(Records drawn from a dataset)
-- Opening Marker --

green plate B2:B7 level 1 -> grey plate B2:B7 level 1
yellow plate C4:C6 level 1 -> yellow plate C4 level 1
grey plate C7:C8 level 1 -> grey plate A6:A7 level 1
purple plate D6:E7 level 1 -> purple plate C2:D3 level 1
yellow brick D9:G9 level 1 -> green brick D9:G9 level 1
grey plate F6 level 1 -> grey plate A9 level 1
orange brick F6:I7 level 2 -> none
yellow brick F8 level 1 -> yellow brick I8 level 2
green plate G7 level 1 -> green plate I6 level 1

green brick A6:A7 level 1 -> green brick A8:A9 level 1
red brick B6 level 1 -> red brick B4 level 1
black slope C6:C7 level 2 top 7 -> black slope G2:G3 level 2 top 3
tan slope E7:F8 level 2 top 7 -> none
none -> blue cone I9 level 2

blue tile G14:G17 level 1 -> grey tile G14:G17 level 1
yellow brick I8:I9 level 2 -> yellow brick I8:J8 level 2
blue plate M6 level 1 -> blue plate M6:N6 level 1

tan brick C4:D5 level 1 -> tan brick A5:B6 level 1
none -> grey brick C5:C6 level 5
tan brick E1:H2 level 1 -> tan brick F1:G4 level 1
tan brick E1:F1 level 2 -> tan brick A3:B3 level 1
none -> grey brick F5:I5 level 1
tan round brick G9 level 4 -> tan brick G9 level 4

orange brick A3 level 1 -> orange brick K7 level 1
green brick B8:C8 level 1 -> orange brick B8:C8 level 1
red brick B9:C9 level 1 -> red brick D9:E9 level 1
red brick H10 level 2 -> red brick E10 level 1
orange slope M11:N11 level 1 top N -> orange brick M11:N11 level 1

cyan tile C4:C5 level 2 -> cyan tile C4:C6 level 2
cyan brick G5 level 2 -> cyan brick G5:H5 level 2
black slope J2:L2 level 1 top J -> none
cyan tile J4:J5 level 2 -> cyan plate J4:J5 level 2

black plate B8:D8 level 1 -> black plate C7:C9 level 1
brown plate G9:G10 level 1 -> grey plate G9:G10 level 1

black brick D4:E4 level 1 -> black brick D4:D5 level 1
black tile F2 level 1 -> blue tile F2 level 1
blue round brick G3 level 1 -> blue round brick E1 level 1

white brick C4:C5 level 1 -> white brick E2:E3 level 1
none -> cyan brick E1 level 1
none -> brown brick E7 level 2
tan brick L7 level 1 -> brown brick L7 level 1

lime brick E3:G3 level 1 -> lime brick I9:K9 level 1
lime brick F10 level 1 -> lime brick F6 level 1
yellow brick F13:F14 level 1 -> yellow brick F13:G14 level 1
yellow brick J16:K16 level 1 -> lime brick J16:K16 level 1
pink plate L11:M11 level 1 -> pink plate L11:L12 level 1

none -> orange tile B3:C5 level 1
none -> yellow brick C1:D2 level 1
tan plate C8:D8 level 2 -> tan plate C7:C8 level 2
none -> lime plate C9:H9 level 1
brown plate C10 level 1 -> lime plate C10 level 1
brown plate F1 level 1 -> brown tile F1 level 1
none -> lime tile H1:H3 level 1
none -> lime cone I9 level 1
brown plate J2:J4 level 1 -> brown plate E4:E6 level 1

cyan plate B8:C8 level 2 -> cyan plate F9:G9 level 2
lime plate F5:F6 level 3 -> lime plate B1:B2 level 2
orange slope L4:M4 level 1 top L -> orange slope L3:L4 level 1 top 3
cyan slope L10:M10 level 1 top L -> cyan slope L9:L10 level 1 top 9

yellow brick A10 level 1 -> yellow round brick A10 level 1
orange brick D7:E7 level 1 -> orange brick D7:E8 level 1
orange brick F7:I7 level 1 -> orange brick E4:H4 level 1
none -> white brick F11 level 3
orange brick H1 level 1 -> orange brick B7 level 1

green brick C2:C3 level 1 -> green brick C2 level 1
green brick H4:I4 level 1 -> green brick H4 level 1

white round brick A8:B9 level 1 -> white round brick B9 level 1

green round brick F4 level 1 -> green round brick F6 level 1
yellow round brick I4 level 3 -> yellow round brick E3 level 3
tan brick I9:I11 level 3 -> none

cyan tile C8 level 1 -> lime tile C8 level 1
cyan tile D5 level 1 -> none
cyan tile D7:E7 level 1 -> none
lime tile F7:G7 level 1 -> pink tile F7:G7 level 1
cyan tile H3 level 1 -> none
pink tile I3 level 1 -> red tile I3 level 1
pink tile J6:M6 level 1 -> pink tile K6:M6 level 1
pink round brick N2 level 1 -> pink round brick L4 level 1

-- Closing Marker --

Task instructions.
Of all the entries above, retype exactly the lines from the line with "purple plate D6:E7" to the line with "tan slope E7:F8 level 2 top 7 -> none", both included, and no others.

Reply to the exercise.
purple plate D6:E7 level 1 -> purple plate C2:D3 level 1
yellow brick D9:G9 level 1 -> green brick D9:G9 level 1
grey plate F6 level 1 -> grey plate A9 level 1
orange brick F6:I7 level 2 -> none
yellow brick F8 level 1 -> yellow brick I8 level 2
green plate G7 level 1 -> green plate I6 level 1

green brick A6:A7 level 1 -> green brick A8:A9 level 1
red brick B6 level 1 -> red brick B4 level 1
black slope C6:C7 level 2 top 7 -> black slope G2:G3 level 2 top 3
tan slope E7:F8 level 2 top 7 -> none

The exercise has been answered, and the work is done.